### Supplied material

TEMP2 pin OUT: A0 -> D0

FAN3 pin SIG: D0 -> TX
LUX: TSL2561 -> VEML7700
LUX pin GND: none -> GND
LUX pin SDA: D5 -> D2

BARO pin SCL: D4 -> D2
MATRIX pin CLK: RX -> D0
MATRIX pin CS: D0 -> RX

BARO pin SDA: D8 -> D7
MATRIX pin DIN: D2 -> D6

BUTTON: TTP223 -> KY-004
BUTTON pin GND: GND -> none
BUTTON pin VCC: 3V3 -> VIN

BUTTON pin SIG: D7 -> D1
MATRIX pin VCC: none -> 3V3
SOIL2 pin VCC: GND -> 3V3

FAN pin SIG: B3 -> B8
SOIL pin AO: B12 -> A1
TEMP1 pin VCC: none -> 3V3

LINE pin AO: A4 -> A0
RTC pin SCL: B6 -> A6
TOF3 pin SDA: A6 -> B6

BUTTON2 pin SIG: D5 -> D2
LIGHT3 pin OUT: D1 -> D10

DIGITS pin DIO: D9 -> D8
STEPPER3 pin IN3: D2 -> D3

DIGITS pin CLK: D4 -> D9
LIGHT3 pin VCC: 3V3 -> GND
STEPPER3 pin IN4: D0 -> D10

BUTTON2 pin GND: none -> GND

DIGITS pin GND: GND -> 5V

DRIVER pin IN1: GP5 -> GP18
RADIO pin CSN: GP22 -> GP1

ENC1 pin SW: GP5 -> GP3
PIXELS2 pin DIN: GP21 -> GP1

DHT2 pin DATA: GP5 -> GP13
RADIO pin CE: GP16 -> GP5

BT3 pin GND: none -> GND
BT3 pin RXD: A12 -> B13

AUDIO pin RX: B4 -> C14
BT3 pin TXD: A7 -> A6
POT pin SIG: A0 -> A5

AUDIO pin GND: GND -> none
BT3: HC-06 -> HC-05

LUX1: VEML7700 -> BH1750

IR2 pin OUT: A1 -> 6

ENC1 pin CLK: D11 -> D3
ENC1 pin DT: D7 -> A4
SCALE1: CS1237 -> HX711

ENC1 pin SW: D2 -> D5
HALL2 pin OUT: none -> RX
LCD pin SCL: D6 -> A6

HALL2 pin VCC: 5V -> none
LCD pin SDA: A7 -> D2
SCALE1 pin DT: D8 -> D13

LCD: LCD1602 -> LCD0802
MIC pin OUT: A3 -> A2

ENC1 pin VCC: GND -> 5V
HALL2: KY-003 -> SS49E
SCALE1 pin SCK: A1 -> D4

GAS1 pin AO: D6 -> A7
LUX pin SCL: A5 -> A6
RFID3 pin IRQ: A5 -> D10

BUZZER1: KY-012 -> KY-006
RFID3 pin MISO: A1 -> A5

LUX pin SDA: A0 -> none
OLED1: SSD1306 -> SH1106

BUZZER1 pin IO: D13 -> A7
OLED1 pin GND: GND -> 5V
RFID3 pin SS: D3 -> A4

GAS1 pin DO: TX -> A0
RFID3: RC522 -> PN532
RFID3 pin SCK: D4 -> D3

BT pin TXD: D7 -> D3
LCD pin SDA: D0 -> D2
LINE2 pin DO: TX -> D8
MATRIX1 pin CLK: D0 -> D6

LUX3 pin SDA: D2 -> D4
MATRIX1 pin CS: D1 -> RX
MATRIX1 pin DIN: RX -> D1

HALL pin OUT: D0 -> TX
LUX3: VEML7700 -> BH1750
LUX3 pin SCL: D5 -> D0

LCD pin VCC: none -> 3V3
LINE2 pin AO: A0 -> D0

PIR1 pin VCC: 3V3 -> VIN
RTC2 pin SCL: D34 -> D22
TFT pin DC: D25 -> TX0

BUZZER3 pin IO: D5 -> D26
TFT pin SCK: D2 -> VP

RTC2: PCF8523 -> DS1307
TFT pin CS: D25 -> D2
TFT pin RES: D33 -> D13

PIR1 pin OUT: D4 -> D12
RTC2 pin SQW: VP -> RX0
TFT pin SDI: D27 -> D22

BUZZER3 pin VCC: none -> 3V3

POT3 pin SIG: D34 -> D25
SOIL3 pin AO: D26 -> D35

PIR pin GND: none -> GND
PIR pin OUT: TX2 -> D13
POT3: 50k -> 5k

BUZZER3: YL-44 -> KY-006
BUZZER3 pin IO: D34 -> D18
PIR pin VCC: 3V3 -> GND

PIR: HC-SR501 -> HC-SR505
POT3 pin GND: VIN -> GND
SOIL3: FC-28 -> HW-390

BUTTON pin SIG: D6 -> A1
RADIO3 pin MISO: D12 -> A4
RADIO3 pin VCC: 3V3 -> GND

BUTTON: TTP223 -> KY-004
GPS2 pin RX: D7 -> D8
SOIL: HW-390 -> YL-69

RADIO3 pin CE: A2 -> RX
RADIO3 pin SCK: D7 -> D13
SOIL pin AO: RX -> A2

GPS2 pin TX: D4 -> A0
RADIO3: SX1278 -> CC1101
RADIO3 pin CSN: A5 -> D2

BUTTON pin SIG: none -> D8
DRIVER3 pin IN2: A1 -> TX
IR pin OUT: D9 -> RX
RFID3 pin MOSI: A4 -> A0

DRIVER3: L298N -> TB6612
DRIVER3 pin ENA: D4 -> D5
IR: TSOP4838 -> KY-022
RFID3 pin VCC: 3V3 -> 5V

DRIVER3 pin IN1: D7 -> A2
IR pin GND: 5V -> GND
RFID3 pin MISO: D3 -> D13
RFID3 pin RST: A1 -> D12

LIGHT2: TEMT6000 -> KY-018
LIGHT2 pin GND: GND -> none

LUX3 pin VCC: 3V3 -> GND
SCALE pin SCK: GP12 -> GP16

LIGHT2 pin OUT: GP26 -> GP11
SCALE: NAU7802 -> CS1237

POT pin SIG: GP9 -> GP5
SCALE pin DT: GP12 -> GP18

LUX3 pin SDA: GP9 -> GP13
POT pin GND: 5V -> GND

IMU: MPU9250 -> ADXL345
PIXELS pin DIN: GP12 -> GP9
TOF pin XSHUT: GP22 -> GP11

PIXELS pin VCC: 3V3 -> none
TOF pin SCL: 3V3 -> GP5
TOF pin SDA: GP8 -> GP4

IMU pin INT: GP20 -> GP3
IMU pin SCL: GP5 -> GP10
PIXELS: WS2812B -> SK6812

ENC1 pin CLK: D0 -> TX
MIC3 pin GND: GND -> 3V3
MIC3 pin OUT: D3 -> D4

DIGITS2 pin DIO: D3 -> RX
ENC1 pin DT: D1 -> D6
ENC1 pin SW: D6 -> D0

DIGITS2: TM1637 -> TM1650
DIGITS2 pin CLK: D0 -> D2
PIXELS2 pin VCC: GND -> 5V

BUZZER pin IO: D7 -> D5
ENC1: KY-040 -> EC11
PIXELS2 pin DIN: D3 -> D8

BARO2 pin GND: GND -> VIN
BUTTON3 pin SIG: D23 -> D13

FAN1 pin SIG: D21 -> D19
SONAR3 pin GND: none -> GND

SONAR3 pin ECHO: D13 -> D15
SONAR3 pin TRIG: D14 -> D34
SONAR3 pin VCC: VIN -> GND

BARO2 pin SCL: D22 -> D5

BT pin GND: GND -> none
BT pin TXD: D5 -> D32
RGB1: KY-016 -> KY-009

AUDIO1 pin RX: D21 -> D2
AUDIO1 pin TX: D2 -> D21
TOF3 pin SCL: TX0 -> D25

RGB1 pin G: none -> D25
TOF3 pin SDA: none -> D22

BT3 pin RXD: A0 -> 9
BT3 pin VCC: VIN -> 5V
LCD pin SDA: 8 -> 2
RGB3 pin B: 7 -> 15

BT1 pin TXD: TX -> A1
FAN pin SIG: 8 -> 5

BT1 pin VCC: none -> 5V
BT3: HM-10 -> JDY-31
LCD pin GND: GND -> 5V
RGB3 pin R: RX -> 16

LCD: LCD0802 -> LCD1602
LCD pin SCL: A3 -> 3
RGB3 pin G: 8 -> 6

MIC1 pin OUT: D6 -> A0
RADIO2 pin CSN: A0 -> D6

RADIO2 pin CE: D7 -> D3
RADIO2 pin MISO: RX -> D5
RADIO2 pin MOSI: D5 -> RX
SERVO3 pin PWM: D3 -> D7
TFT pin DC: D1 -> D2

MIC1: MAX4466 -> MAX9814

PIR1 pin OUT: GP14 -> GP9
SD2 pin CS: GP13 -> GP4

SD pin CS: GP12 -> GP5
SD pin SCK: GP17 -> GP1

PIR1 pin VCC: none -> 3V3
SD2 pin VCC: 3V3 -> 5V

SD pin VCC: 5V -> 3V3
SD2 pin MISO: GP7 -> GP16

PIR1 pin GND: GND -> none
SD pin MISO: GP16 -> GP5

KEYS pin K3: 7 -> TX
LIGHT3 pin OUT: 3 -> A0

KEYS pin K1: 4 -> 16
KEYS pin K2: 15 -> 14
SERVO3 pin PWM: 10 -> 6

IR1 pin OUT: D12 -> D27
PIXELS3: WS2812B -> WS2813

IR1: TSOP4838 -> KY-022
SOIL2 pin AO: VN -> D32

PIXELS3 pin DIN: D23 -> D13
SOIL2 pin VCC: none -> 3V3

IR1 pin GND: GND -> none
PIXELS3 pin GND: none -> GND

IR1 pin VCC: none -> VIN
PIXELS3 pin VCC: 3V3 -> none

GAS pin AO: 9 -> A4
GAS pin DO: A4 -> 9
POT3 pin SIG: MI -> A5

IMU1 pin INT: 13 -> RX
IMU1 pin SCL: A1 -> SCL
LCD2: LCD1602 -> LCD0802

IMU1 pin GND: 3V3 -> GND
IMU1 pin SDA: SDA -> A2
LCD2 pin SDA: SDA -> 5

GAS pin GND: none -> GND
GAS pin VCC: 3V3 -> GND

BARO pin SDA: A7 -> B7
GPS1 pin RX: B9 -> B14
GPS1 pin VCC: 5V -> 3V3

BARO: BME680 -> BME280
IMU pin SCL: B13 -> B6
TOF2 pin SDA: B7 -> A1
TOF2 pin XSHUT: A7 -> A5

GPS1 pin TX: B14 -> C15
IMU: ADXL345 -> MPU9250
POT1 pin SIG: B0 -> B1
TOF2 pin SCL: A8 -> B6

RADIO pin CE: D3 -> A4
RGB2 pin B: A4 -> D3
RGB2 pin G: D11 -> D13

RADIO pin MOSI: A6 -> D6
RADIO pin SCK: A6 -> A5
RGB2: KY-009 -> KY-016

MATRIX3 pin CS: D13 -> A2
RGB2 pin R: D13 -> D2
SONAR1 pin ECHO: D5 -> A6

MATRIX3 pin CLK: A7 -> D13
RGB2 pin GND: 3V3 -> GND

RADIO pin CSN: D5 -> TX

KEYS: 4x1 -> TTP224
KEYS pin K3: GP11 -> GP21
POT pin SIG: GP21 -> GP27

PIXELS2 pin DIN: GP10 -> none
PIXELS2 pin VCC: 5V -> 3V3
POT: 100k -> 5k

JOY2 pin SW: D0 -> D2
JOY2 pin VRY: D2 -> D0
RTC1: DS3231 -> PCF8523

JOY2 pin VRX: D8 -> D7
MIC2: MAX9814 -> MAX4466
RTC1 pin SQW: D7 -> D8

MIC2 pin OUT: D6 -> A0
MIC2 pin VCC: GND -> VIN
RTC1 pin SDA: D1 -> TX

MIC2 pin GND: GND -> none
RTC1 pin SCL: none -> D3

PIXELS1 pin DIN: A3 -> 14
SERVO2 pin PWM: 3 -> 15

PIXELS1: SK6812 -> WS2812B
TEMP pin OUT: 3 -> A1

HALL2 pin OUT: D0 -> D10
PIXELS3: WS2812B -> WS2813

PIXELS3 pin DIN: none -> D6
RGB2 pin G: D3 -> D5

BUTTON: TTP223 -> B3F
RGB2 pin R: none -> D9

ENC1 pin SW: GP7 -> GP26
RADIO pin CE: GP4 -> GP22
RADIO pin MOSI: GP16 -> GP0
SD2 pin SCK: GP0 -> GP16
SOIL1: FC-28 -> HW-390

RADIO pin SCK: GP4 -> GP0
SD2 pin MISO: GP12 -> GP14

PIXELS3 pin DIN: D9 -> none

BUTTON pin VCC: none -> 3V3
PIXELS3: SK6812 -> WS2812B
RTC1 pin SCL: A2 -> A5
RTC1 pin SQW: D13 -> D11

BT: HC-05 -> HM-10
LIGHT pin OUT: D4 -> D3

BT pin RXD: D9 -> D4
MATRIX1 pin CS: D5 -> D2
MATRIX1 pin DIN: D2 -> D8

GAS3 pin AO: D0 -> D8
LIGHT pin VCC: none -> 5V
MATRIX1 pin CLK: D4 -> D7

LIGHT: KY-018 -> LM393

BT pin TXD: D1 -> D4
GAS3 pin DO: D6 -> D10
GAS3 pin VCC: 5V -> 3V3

######

Every line above from the line with "RADIO2 pin MOSI: D5 -> RX" to the line with "HALL2 pin OUT: D0 -> D10" is wanted, ends included; write them out exactly and add no other line.

Answer for this exercise |
RADIO2 pin MOSI: D5 -> RX
SERVO3 pin PWM: D3 -> D7
TFT pin DC: D1 -> D2

MIC1: MAX4466 -> MAX9814

PIR1 pin OUT: GP14 -> GP9
SD2 pin CS: GP13 -> GP4

SD pin CS: GP12 -> GP5
SD pin SCK: GP17 -> GP1

PIR1 pin VCC: none -> 3V3
SD2 pin VCC: 3V3 -> 5V

SD pin VCC: 5V -> 3V3
SD2 pin MISO: GP7 -> GP16

PIR1 pin GND: GND -> none
SD pin MISO: GP16 -> GP5

KEYS pin K3: 7 -> TX
LIGHT3 pin OUT: 3 -> A0

KEYS pin K1: 4 -> 16
KEYS pin K2: 15 -> 14
SERVO3 pin PWM: 10 -> 6

IR1 pin OUT: D12 -> D27
PIXELS3: WS2812B -> WS2813

IR1: TSOP4838 -> KY-022
SOIL2 pin AO: VN -> D32

PIXELS3 pin DIN: D23 -> D13
SOIL2 pin VCC: none -> 3V3

IR1 pin GND: GND -> none
PIXELS3 pin GND: none -> GND

IR1 pin VCC: none -> VIN
PIXELS3 pin VCC: 3V3 -> none

GAS pin AO: 9 -> A4
GAS pin DO: A4 -> 9
POT3 pin SIG: MI -> A5

IMU1 pin INT: 13 -> RX
IMU1 pin SCL: A1 -> SCL
LCD2: LCD1602 -> LCD0802

IMU1 pin GND: 3V3 -> GND
IMU1 pin SDA: SDA -> A2
LCD2 pin SDA: SDA -> 5

GAS pin GND: none -> GND
GAS pin VCC: 3V3 -> GND

BARO pin SDA: A7 -> B7
GPS1 pin RX: B9 -> B14
GPS1 pin VCC: 5V -> 3V3

BARO: BME680 -> BME280
IMU pin SCL: B13 -> B6
TOF2 pin SDA: B7 -> A1
TOF2 pin XSHUT: A7 -> A5

GPS1 pin TX: B14 -> C15
IMU: ADXL345 -> MPU9250
POT1 pin SIG: B0 -> B1
TOF2 pin SCL: A8 -> B6

RADIO pin CE: D3 -> A4
RGB2 pin B: A4 -> D3
RGB2 pin G: D11 -> D13

RADIO pin MOSI: A6 -> D6
RADIO pin SCK: A6 -> A5
RGB2: KY-009 -> KY-016

MATRIX3 pin CS: D13 -> A2
RGB2 pin R: D13 -> D2
SONAR1 pin ECHO: D5 -> A6

MATRIX3 pin CLK: A7 -> D13
RGB2 pin GND: 3V3 -> GND

RADIO pin CSN: D5 -> TX

KEYS: 4x1 -> TTP224
KEYS pin K3: GP11 -> GP21
POT pin SIG: GP21 -> GP27

PIXELS2 pin DIN: GP10 -> none
PIXELS2 pin VCC: 5V -> 3V3
POT: 100k -> 5k

JOY2 pin SW: D0 -> D2
JOY2 pin VRY: D2 -> D0
RTC1: DS3231 -> PCF8523

JOY2 pin VRX: D8 -> D7
MIC2: MAX9814 -> MAX4466
RTC1 pin SQW: D7 -> D8

MIC2 pin OUT: D6 -> A0
MIC2 pin VCC: GND -> VIN
RTC1 pin SDA: D1 -> TX

MIC2 pin GND: GND -> none
RTC1 pin SCL: none -> D3

PIXELS1 pin DIN: A3 -> 14
SERVO2 pin PWM: 3 -> 15

PIXELS1: SK6812 -> WS2812B
TEMP pin OUT: 3 -> A1

HALL2 pin OUT: D0 -> D10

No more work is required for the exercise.